**WHAT TO PRODUCE:**
Across the records that follow, determine how many lines contain "none" and give only the resulting number.
==============================
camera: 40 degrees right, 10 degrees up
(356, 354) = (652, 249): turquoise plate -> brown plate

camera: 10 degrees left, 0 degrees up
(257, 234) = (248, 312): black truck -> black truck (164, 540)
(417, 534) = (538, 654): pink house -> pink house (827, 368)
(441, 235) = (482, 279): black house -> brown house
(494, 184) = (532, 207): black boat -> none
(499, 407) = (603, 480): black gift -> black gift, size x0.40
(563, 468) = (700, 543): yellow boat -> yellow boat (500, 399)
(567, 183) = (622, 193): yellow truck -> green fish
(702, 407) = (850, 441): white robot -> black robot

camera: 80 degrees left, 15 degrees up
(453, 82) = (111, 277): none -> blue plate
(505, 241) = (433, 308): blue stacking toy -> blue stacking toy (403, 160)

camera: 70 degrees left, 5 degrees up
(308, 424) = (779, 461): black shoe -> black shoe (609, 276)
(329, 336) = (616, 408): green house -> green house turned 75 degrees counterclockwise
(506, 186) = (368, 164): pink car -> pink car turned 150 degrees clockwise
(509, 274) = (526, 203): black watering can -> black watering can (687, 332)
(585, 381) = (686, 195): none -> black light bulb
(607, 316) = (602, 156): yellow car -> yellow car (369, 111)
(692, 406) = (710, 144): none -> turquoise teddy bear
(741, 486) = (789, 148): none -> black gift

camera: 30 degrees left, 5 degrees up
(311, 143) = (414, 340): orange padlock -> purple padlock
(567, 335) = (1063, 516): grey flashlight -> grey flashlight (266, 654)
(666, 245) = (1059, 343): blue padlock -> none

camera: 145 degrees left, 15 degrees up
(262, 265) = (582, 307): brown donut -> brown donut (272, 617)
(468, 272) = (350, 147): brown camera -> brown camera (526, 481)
==============================
**WRITTEN SOLUTION:**
6